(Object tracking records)
*** Block opens ***
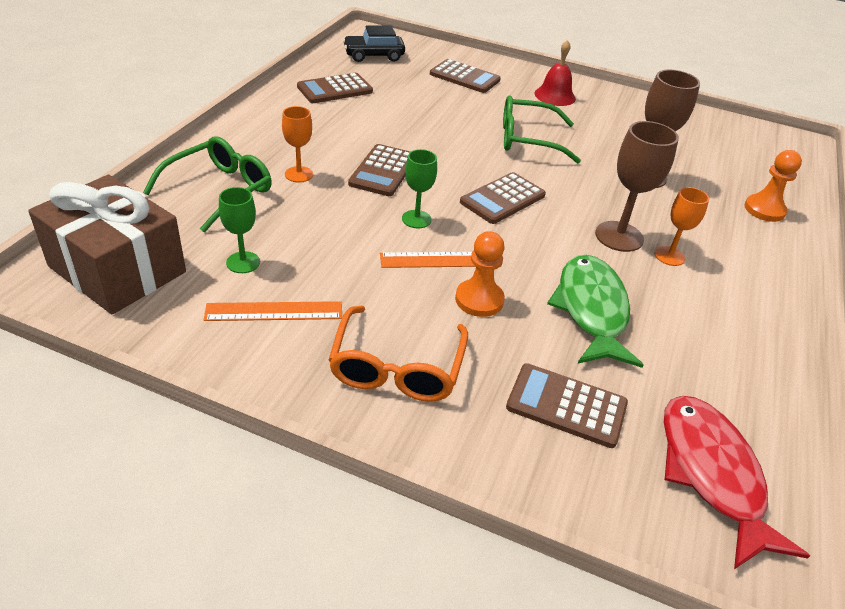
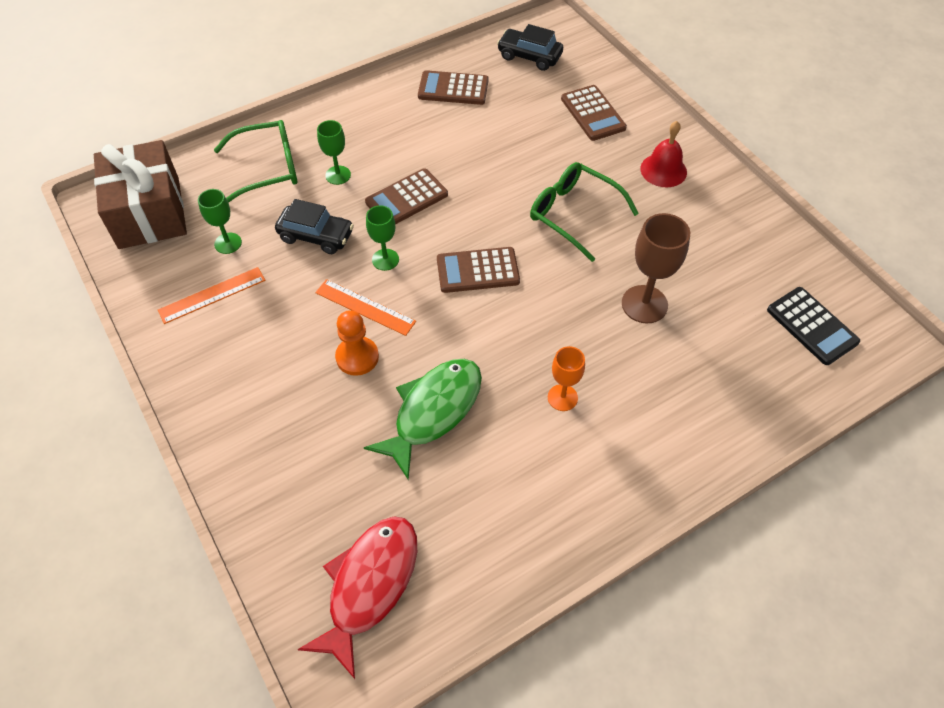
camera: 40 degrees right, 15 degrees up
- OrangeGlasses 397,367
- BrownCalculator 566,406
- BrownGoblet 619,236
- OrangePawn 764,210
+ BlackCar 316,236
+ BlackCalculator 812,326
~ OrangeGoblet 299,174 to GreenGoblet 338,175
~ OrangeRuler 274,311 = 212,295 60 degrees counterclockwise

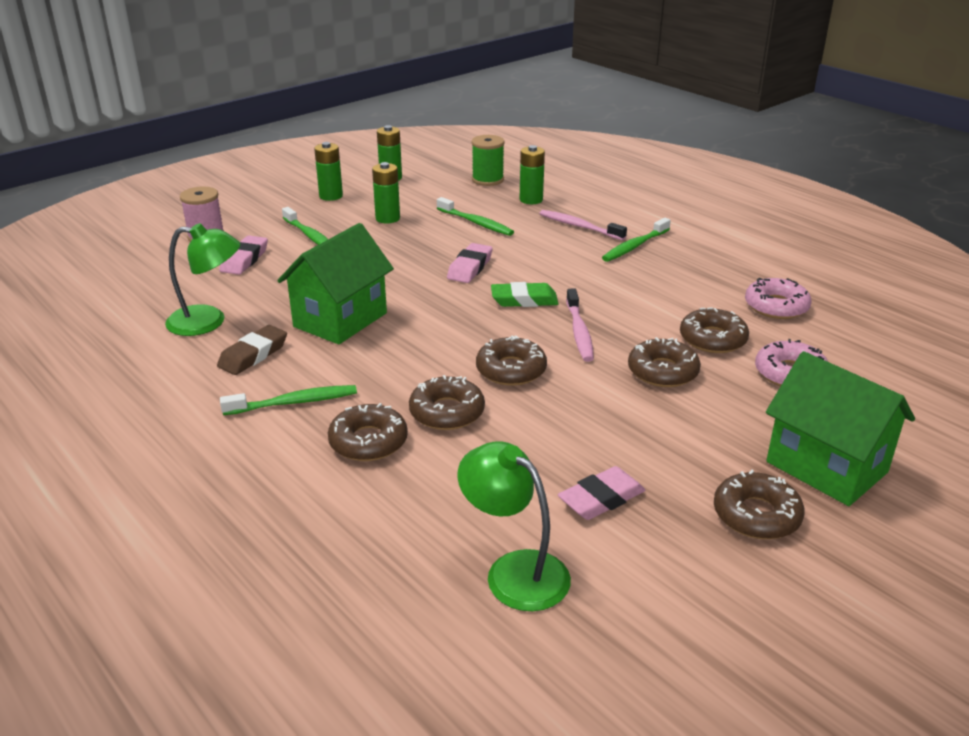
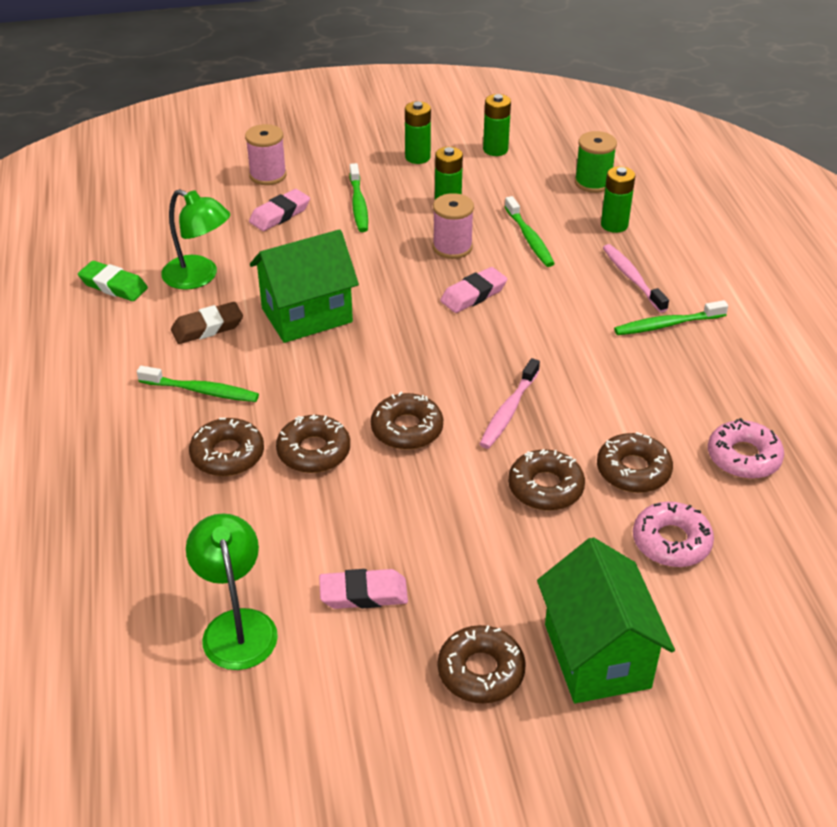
camera: 30 degrees right, 10 degrees up
+ PinkSpool 452,247
~ GreenEraser 524,300 to 113,286

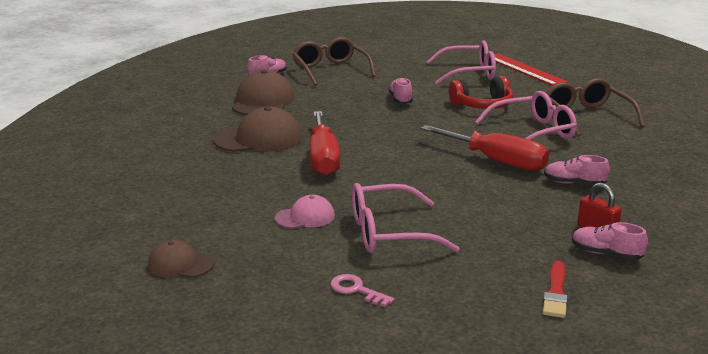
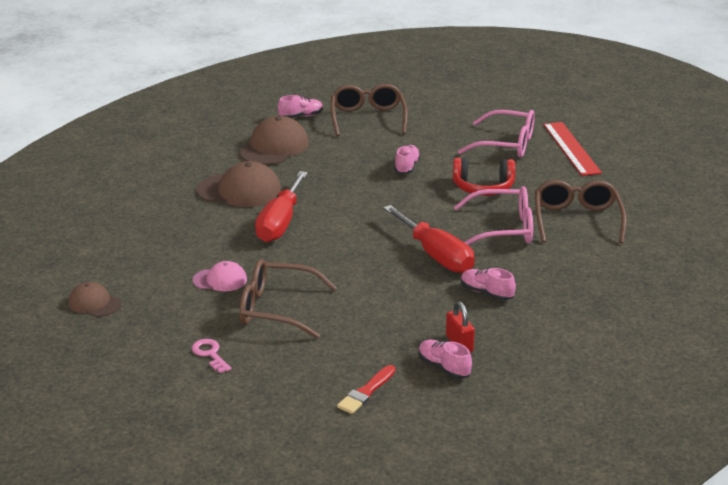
camera: 20 degrees right, 5 degrees up
~ PinkGlasses 390,233 to BrownGlasses 278,309

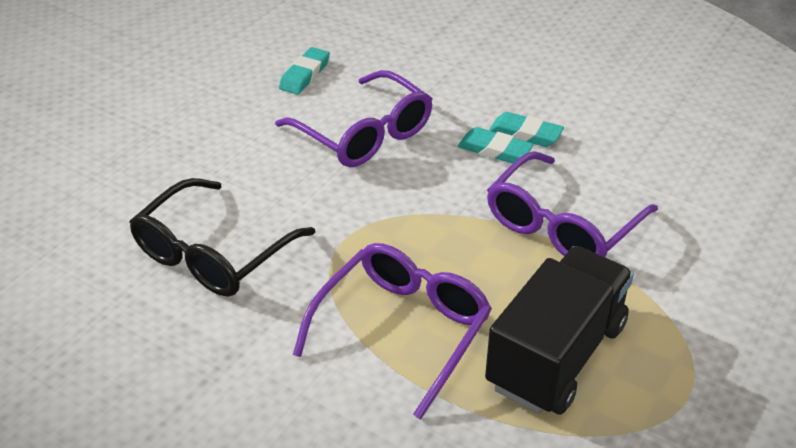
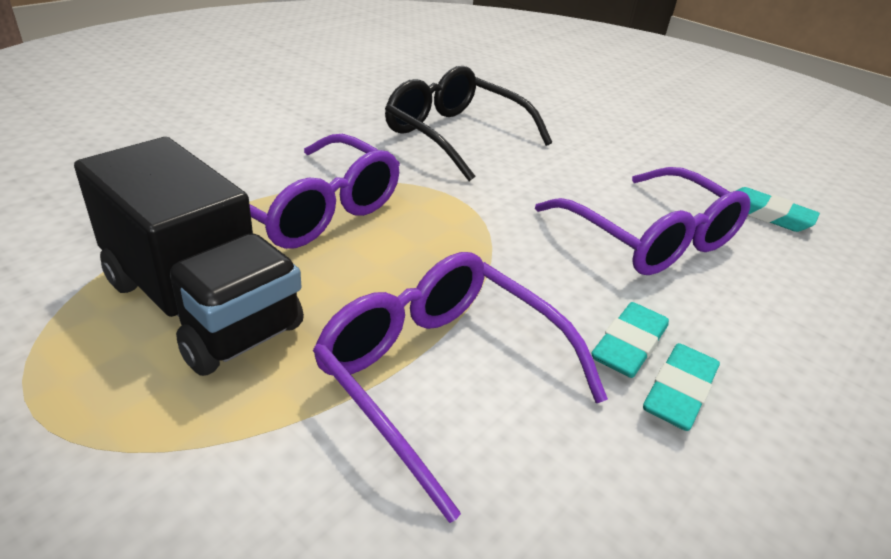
camera: 95 degrees right, 5 degrees down
~ PurpleGlasses 364,134 = 650,238 90 degrees counterclockwise

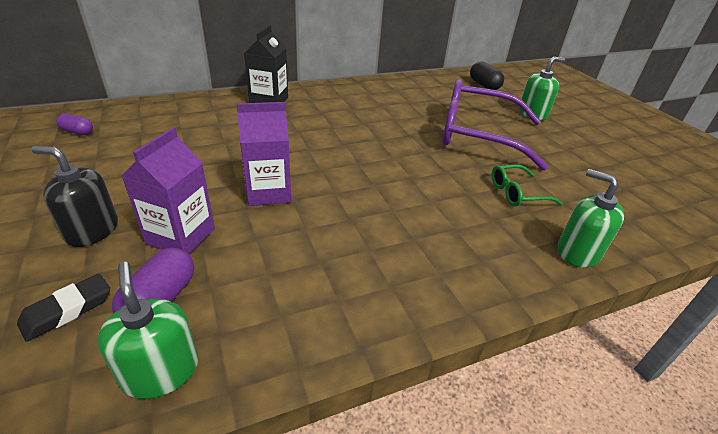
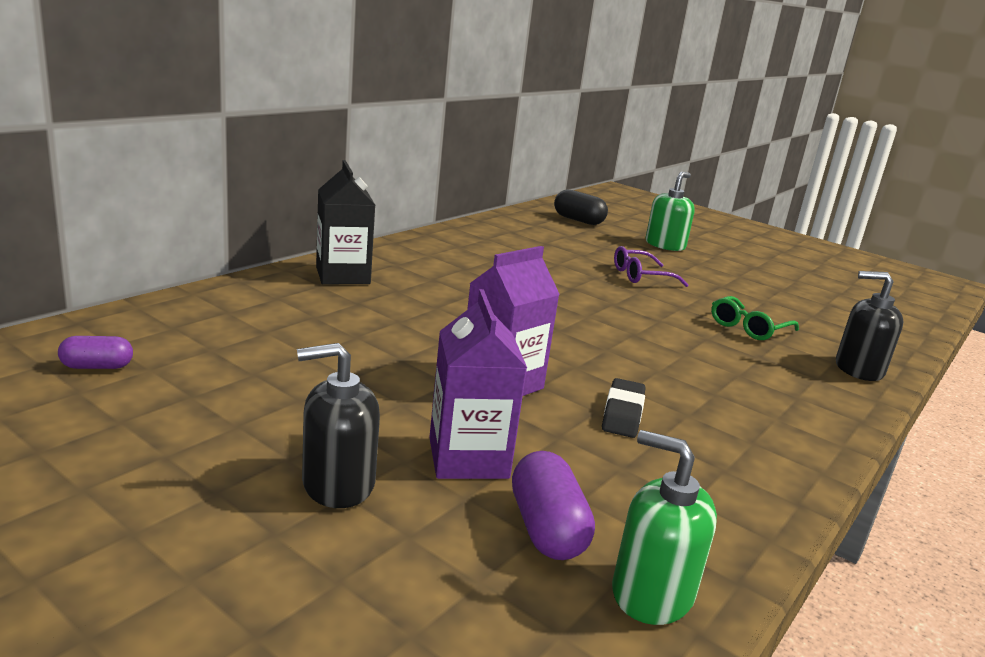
camera: 30 degrees left, 15 degrees down
~ BlackEraser 67,310 to 623,413
~ GreenSoapDispenser 577,252 to BlackSoapDispenser 858,369
~ PurpleGlasses 478,135 = 641,276 x0.45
*** Block closes ***
What you should do
Could you retype the records above exactly, omitting the pictures?

Solution for this problem
camera: 40 degrees right, 15 degrees up
- OrangeGlasses 397,367
- BrownCalculator 566,406
- BrownGoblet 619,236
- OrangePawn 764,210
+ BlackCar 316,236
+ BlackCalculator 812,326
~ OrangeGoblet 299,174 to GreenGoblet 338,175
~ OrangeRuler 274,311 = 212,295 60 degrees counterclockwise

camera: 30 degrees right, 10 degrees up
+ PinkSpool 452,247
~ GreenEraser 524,300 to 113,286

camera: 20 degrees right, 5 degrees up
~ PinkGlasses 390,233 to BrownGlasses 278,309

camera: 95 degrees right, 5 degrees down
~ PurpleGlasses 364,134 = 650,238 90 degrees counterclockwise

camera: 30 degrees left, 15 degrees down
~ BlackEraser 67,310 to 623,413
~ GreenSoapDispenser 577,252 to BlackSoapDispenser 858,369
~ PurpleGlasses 478,135 = 641,276 x0.45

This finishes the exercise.